● **Exercise directions**: Exactly the lines from the one containing "grey dumbbell [462,118,537,246]" through the end of the entries, both ends included, are to be output.

#### Information provided ####

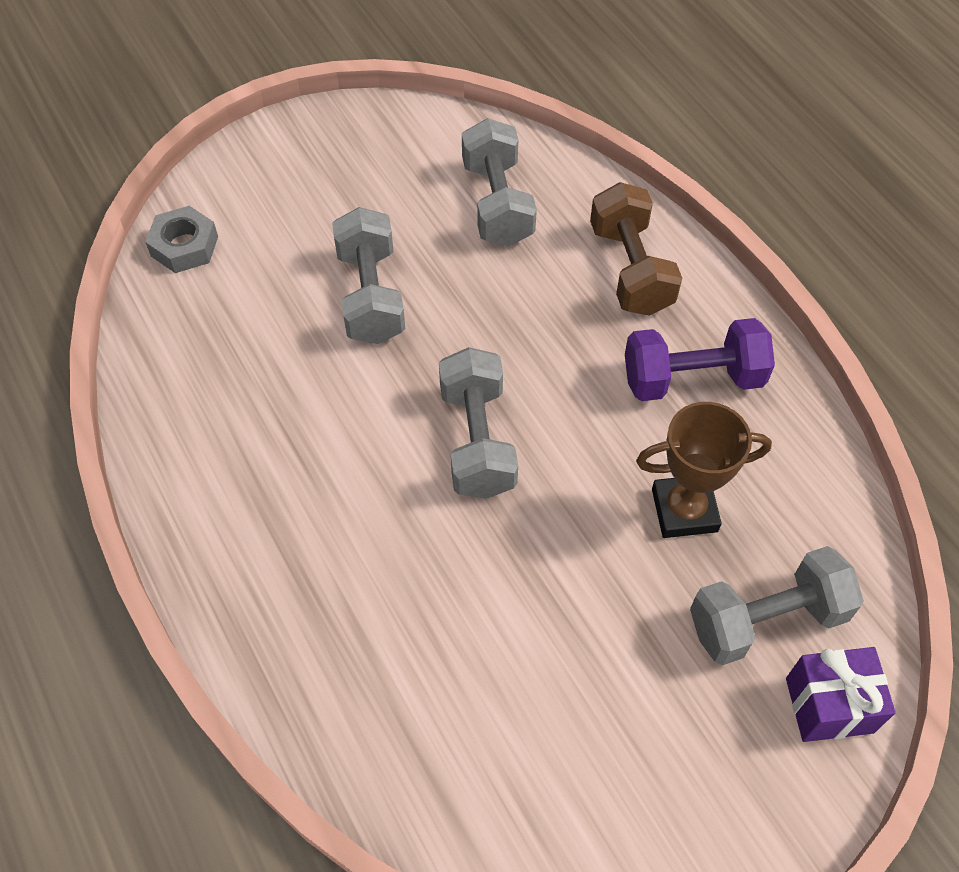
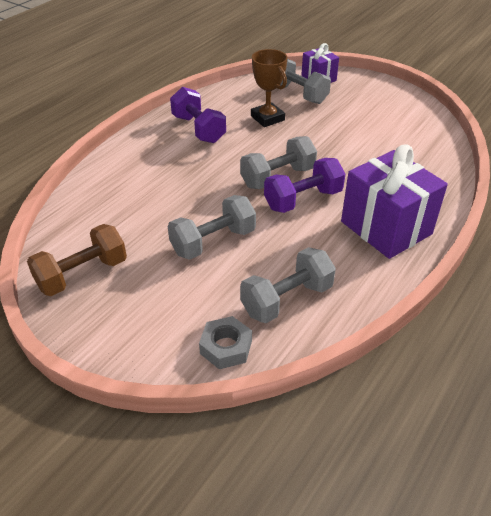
camera: 115 degrees left, 15 degrees down
grey dumbbell [462,118,537,246] -> grey dumbbell moved to [240,247,336,323]
brown dumbbell [590,182,682,316] -> brown dumbbell moved to [27,224,127,296]
none -> purple dumbbell [264,158,345,213]
none -> purple gift [341,144,448,259]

####

● **Completed exercise**:
grey dumbbell [462,118,537,246] -> grey dumbbell moved to [240,247,336,323]
brown dumbbell [590,182,682,316] -> brown dumbbell moved to [27,224,127,296]
none -> purple dumbbell [264,158,345,213]
none -> purple gift [341,144,448,259]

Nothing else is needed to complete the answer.